*** RECORDS FOR PROCESSING ***

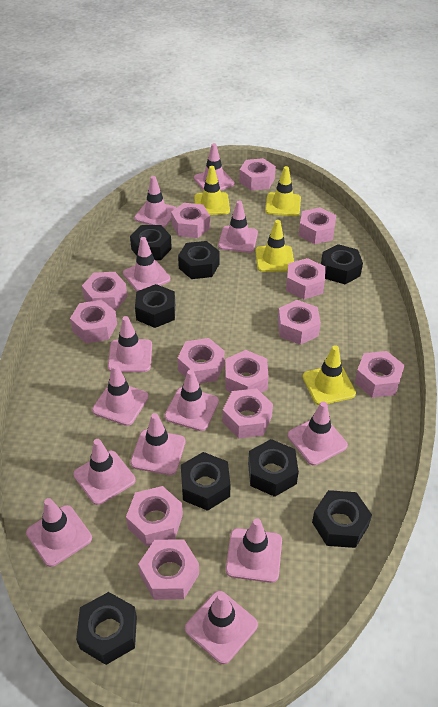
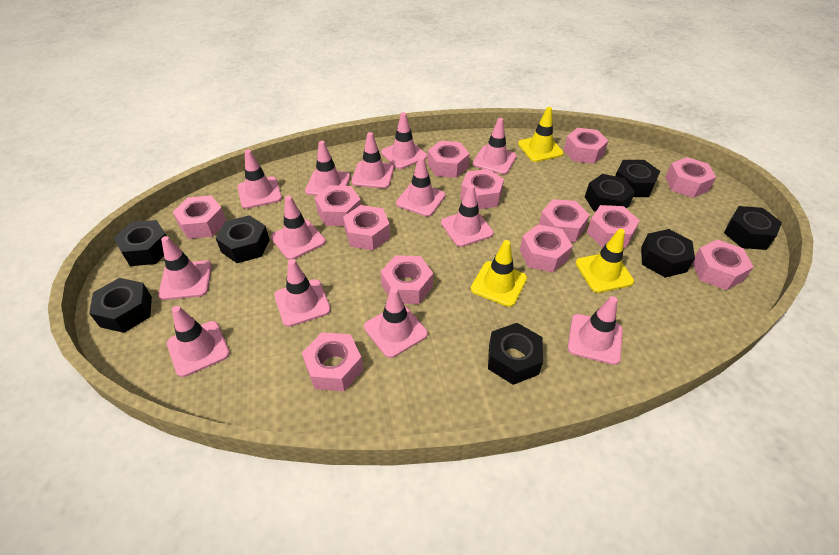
yellow traffic cone: 4 -> 3

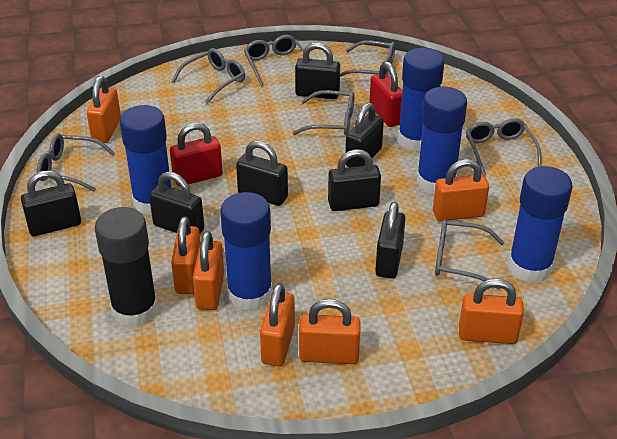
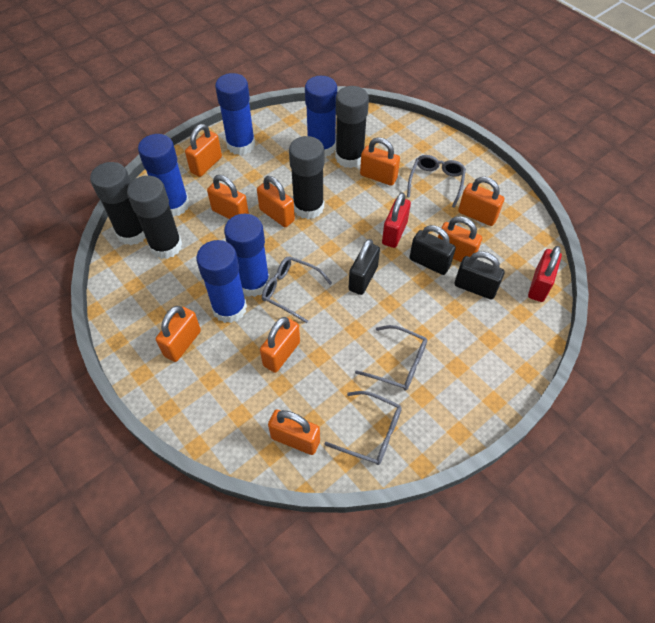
black glue stick: 1 -> 4
black padlock: 7 -> 3
grey glasses: 7 -> 4
orange padlock: 7 -> 9

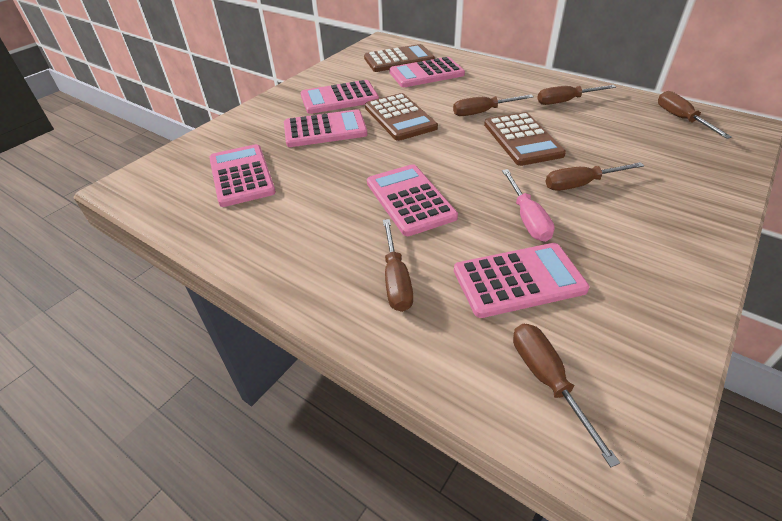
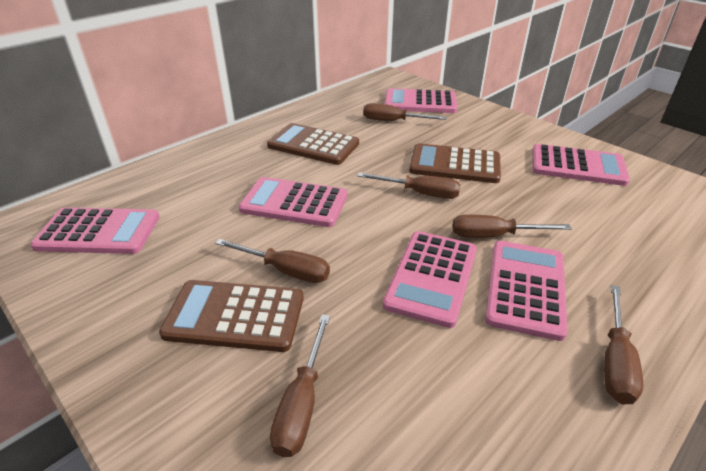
pink screwdriver: 1 -> 0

*** End of RECORDS FOR PROCESSING ***

■ **EXERCISE PROMPT**: All lines of the records above that carry the word "black" should be listed.

■ **TASK ANSWER**:
black glue stick: 1 -> 4
black padlock: 7 -> 3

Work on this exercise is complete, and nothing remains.